_DATA SHOWN:_
/---

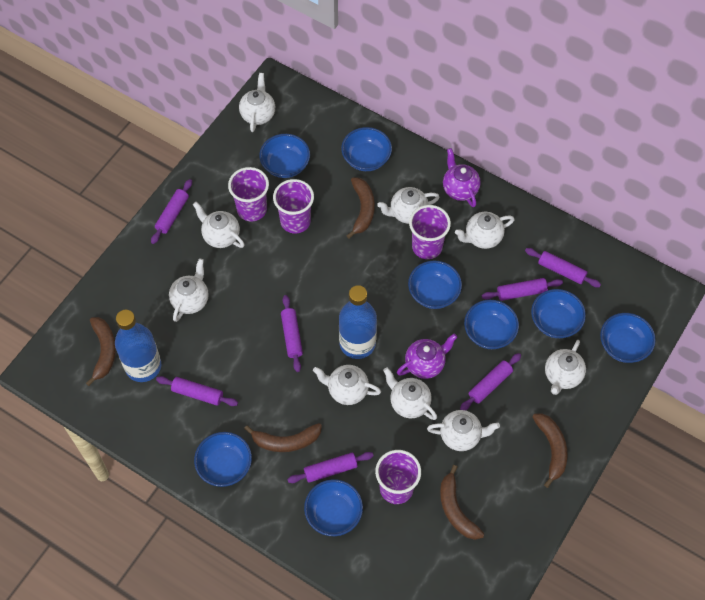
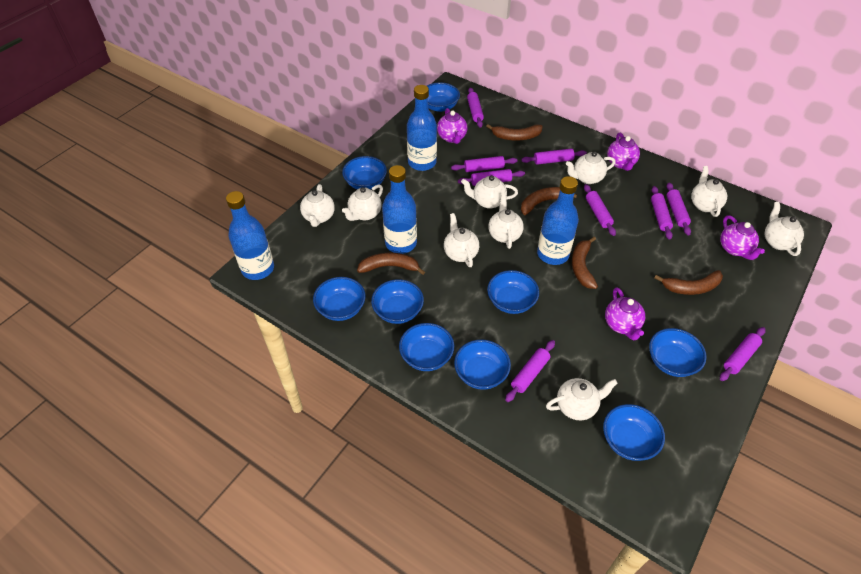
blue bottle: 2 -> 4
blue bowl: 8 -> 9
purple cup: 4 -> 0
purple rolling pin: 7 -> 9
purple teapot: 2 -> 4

\---

_TASK DIRECTIONS:_
The lines to copy are those above that contain "purple".

_OUTPUT OF THE EXERCISE:_
purple cup: 4 -> 0
purple rolling pin: 7 -> 9
purple teapot: 2 -> 4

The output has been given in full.